======== Source records
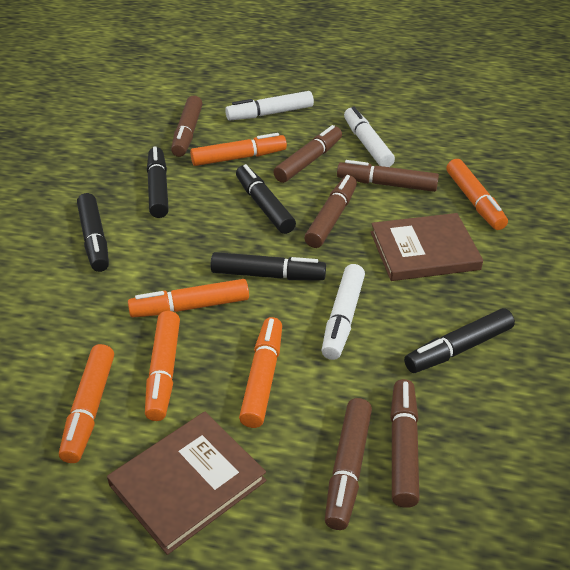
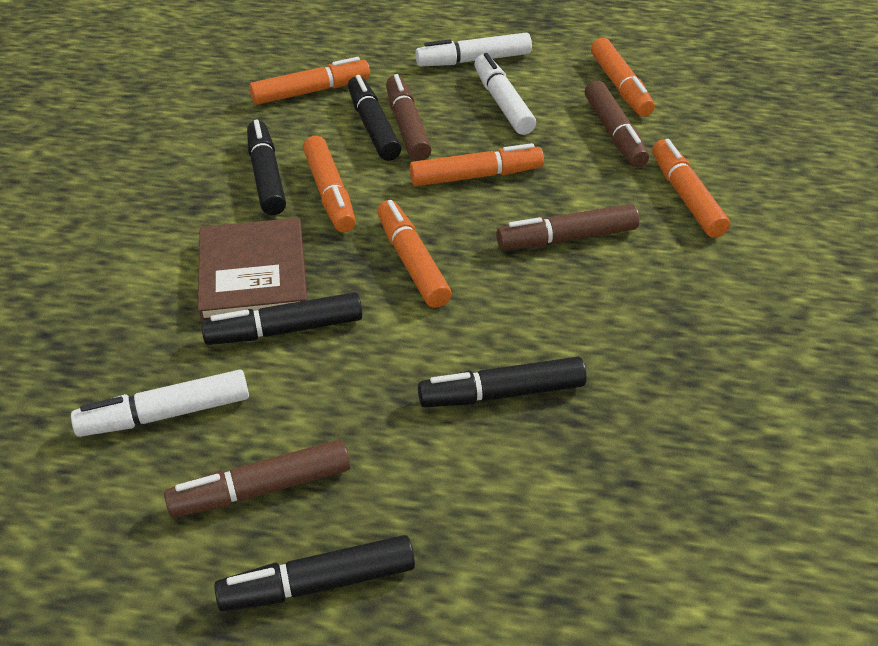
brown book: 2 -> 1
brown marker: 6 -> 4

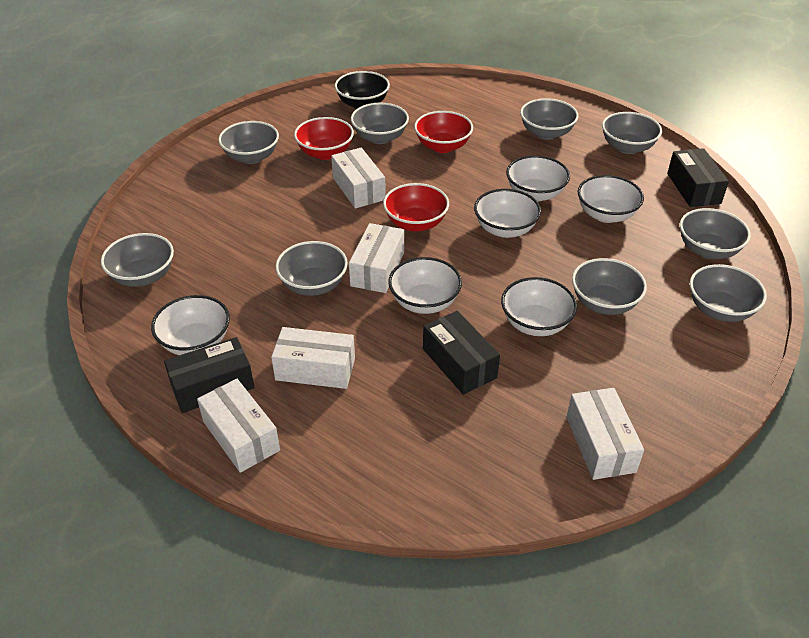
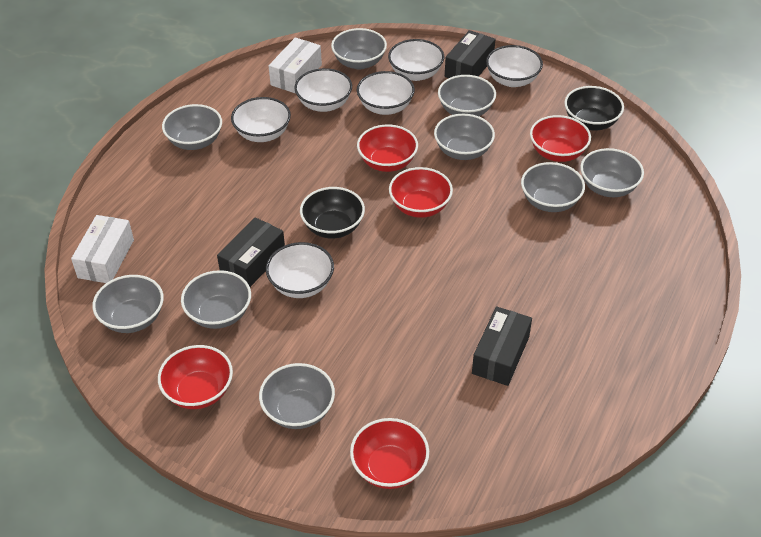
black bowl: 1 -> 2
red bowl: 3 -> 5
white box: 5 -> 2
================
Work instructions:
Return all the lines above exactly; none of the pictures should appear.

Task output:
brown book: 2 -> 1
brown marker: 6 -> 4

black bowl: 1 -> 2
red bowl: 3 -> 5
white box: 5 -> 2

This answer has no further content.